**Description of the task**
Wherever a line in the data holds the word "left", pull that line out.

== Collected material ==

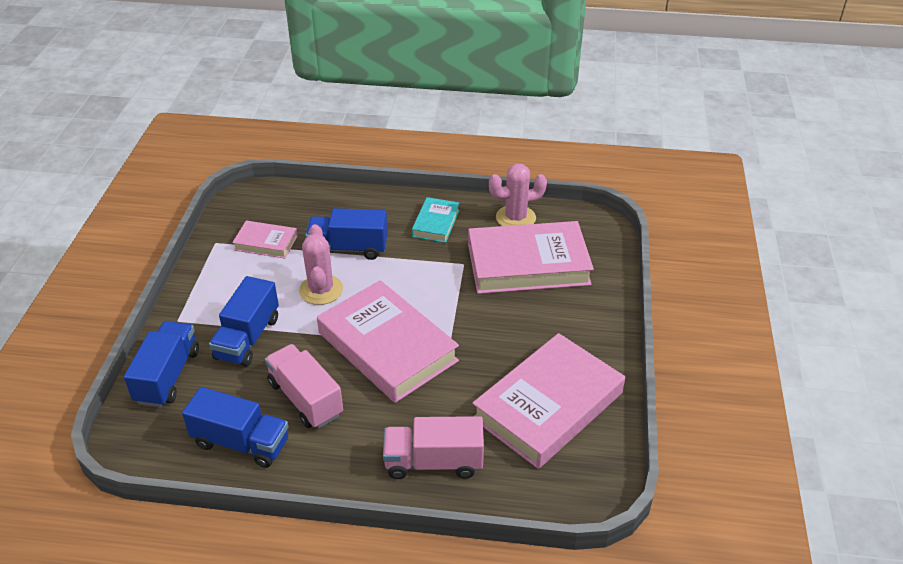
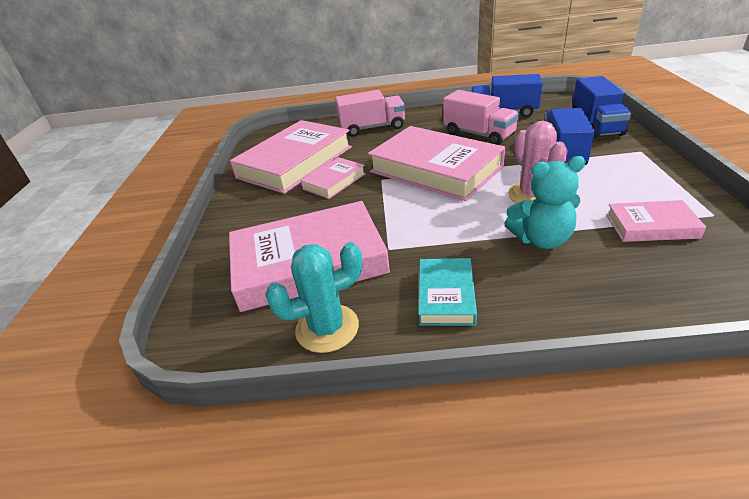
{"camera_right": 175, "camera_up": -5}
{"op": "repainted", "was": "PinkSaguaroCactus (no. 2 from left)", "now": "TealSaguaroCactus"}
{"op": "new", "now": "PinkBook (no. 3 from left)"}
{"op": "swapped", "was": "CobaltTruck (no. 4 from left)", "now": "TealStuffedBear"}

===

**Exercise result**
{"op": "repainted", "was": "PinkSaguaroCactus (no. 2 from left)", "now": "TealSaguaroCactus"}
{"op": "new", "now": "PinkBook (no. 3 from left)"}
{"op": "swapped", "was": "CobaltTruck (no. 4 from left)", "now": "TealStuffedBear"}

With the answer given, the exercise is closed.